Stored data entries
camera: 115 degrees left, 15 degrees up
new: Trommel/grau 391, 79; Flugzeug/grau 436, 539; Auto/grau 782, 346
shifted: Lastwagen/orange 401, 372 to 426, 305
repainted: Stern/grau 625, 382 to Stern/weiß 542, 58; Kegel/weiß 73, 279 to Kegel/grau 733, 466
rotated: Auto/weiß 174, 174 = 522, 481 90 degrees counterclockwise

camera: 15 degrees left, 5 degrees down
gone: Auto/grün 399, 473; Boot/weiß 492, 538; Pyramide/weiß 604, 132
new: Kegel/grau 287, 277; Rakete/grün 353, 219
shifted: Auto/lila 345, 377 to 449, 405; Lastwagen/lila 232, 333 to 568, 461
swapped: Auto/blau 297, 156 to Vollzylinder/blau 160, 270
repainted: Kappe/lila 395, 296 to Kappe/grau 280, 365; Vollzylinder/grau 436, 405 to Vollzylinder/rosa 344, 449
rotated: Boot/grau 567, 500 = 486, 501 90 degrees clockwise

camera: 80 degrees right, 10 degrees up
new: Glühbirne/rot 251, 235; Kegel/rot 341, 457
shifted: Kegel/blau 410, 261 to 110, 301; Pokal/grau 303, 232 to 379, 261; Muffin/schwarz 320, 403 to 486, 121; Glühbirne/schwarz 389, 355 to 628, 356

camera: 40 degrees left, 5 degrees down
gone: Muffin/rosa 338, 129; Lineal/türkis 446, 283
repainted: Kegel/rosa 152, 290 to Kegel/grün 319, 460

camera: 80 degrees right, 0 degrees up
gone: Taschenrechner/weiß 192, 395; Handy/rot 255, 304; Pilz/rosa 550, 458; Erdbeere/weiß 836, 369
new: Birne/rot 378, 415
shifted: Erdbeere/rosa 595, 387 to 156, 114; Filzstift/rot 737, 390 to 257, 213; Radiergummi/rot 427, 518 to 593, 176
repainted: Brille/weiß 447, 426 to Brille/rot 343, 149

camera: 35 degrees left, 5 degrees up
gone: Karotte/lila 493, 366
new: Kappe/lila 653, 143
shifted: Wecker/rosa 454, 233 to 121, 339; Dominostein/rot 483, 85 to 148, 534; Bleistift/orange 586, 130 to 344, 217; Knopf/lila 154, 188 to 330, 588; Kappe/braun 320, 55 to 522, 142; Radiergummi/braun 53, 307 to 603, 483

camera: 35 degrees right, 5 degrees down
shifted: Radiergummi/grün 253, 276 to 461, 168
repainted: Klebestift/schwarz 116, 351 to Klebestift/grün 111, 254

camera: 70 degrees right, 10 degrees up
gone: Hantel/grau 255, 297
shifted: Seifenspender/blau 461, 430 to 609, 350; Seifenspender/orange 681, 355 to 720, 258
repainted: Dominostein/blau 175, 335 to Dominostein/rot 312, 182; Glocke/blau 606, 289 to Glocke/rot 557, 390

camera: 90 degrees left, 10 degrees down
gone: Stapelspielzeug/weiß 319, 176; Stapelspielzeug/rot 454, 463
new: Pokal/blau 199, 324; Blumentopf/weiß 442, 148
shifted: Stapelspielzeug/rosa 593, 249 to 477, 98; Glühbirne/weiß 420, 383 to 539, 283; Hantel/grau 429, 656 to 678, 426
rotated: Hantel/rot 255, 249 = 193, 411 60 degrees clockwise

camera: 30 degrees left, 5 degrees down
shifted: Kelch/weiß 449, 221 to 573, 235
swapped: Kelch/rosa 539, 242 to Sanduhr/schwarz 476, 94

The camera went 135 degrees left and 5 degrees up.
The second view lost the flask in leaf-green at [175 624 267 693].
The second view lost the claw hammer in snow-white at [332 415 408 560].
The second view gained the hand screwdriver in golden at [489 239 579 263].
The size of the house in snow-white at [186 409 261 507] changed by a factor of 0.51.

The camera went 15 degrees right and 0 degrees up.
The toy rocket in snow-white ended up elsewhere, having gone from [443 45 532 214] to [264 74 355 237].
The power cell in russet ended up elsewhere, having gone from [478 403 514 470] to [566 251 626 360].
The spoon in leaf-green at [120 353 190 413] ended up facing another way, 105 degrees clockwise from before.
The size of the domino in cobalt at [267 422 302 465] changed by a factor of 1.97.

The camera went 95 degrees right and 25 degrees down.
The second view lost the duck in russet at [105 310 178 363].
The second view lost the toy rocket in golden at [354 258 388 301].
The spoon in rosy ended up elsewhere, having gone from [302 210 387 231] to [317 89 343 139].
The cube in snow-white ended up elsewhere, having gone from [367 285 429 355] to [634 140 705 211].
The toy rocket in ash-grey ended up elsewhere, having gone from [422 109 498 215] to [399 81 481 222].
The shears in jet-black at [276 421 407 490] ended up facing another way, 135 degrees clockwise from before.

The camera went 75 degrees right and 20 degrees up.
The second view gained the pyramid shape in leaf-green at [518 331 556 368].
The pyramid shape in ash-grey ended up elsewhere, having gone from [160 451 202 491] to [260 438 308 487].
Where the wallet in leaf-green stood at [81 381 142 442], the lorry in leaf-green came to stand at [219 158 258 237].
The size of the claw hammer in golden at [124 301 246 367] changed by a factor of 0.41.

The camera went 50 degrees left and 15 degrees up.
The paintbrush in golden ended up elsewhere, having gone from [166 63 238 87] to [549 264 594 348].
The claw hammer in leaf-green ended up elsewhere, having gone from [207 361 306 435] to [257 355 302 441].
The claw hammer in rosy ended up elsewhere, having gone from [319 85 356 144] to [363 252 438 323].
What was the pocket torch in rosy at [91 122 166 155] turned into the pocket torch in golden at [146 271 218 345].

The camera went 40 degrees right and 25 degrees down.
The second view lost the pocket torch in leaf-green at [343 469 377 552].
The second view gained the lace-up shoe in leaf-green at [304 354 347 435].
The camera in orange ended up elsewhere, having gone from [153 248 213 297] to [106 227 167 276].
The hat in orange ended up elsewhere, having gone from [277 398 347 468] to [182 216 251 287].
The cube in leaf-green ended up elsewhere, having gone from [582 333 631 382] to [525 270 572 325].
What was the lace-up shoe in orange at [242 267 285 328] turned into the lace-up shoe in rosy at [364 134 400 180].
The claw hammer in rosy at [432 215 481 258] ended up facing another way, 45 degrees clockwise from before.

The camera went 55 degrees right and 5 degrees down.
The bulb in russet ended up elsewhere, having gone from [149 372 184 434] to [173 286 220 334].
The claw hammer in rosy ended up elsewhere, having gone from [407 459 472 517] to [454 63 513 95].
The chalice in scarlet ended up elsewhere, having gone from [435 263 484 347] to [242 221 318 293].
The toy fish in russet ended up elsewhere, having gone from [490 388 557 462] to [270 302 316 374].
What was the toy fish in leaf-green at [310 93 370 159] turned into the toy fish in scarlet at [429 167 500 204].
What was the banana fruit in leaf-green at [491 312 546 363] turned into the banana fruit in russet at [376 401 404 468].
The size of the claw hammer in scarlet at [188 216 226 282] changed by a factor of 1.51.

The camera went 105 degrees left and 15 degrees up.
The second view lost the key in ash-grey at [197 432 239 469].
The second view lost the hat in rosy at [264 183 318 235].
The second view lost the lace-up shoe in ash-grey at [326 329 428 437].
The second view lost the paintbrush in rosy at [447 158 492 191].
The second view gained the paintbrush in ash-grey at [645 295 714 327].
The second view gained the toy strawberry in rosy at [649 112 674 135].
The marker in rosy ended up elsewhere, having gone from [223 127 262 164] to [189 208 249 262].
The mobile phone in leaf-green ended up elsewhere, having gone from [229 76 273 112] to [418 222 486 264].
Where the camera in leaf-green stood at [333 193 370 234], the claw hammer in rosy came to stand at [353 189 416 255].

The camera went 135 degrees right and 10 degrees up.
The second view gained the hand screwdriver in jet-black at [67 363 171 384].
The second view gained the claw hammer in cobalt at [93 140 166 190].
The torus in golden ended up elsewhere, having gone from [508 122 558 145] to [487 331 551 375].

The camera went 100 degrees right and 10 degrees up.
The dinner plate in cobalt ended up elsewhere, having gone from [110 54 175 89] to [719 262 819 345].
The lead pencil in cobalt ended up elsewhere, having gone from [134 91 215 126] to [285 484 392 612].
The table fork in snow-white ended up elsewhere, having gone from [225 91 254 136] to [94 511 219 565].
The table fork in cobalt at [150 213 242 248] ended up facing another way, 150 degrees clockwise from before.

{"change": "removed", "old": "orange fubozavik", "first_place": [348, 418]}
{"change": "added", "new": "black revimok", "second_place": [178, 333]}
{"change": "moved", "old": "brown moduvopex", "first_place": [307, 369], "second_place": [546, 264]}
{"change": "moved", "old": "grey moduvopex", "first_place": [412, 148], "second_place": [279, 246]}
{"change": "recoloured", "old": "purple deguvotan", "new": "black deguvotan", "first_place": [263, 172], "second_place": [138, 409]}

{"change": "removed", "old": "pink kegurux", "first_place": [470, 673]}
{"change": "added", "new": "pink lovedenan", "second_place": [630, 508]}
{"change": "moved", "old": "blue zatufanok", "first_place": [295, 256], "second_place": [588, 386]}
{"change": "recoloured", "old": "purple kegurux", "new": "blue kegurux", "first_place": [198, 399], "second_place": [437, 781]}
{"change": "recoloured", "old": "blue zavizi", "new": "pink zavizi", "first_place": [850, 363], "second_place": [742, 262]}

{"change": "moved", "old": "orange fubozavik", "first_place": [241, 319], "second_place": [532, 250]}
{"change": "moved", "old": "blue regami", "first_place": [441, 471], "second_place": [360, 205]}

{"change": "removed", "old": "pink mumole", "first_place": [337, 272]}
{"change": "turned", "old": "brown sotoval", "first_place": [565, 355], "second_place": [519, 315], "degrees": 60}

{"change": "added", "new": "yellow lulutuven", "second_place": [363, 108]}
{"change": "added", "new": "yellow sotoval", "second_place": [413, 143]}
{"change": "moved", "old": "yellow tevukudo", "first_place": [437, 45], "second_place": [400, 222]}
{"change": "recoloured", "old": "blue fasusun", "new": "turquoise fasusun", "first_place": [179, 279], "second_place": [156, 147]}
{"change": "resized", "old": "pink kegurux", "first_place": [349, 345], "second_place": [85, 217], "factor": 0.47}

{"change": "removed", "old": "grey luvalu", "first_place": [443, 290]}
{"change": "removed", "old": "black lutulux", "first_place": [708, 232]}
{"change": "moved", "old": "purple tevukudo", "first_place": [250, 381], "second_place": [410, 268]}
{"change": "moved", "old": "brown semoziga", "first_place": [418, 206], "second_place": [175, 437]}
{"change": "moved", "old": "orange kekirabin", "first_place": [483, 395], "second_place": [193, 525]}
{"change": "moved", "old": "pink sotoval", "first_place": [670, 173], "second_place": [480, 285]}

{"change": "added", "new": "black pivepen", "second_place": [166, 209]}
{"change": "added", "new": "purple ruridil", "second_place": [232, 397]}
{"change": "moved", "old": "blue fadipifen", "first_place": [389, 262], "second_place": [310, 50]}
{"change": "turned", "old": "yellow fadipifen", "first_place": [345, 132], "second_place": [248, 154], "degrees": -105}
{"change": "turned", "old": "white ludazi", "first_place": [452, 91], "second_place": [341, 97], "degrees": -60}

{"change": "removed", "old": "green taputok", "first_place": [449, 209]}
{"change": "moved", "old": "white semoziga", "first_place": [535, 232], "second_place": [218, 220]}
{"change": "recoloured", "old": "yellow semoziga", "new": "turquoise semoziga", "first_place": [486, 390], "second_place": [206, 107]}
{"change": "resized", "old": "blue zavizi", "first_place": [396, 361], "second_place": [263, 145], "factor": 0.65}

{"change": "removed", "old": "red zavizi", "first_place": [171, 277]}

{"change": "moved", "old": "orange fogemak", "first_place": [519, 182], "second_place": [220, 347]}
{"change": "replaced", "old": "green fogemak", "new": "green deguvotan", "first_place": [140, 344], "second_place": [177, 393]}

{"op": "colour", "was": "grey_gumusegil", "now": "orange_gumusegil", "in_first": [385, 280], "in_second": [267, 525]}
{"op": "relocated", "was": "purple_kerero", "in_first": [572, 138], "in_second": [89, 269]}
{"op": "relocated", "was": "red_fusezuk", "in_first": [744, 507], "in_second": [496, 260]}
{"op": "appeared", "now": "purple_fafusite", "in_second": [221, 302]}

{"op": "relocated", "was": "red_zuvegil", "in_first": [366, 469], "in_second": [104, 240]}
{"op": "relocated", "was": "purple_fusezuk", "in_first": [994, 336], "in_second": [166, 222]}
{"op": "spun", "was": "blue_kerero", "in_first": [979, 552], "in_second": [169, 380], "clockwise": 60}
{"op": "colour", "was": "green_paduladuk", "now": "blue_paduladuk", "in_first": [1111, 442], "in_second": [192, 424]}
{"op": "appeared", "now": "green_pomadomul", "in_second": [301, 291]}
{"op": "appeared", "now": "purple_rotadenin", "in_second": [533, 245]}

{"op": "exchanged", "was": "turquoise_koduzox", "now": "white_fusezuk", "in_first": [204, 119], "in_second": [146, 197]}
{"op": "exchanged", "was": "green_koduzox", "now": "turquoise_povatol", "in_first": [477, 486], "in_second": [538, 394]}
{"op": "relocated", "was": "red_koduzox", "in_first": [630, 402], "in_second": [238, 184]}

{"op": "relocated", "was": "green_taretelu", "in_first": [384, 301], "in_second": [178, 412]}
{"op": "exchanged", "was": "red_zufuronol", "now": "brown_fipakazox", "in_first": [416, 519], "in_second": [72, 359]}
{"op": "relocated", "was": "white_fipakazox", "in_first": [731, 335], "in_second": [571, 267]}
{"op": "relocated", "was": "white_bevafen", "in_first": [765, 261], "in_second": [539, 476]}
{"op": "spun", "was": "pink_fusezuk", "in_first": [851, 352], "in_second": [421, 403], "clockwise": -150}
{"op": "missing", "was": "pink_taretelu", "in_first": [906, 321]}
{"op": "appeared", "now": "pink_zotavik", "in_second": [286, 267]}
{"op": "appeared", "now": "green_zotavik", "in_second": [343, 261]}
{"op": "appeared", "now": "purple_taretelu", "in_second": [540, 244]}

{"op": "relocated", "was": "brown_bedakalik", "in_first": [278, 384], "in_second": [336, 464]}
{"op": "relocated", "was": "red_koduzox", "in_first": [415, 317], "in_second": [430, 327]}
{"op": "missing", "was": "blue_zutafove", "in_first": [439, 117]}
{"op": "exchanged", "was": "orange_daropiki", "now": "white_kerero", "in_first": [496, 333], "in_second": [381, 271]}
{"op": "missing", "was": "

▶ _What the exercise asks_:
The line above containing "new: Trommel/grau 391, 79;", the line containing "repainted: Stern/grau 625, 382", and every line between them are to be transcribed exactly; no other line is wanted.

▶ _Response to the task_:
new: Trommel/grau 391, 79; Flugzeug/grau 436, 539; Auto/grau 782, 346
shifted: Lastwagen/orange 401, 372 to 426, 305
repainted: Stern/grau 625, 382 to Stern/weiß 542, 58; Kegel/weiß 73, 279 to Kegel/grau 733, 466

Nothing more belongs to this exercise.